■ **Information shown**:
+++

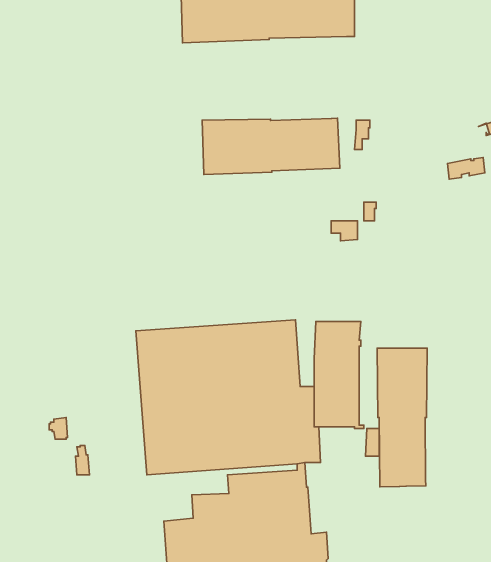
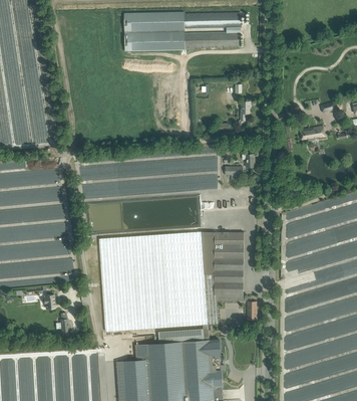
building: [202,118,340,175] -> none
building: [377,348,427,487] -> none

+++

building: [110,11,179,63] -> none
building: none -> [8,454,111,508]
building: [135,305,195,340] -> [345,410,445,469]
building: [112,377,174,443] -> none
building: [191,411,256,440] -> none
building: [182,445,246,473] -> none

+++

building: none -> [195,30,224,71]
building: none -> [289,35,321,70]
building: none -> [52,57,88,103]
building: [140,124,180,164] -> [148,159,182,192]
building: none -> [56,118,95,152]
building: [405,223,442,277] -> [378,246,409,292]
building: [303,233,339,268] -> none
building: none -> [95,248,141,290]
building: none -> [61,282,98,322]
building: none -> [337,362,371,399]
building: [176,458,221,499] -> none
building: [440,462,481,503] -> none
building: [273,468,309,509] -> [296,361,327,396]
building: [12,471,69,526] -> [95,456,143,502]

+++

■ **Work to be completed**:
Looking back over the data above, restate word for word the lines that begin at the line with "building: [110,11,179,63] -> none" and end at the line with "building: [182,445,246,473] -> none", inclusive.

■ **Response area**:
building: [110,11,179,63] -> none
building: none -> [8,454,111,508]
building: [135,305,195,340] -> [345,410,445,469]
building: [112,377,174,443] -> none
building: [191,411,256,440] -> none
building: [182,445,246,473] -> none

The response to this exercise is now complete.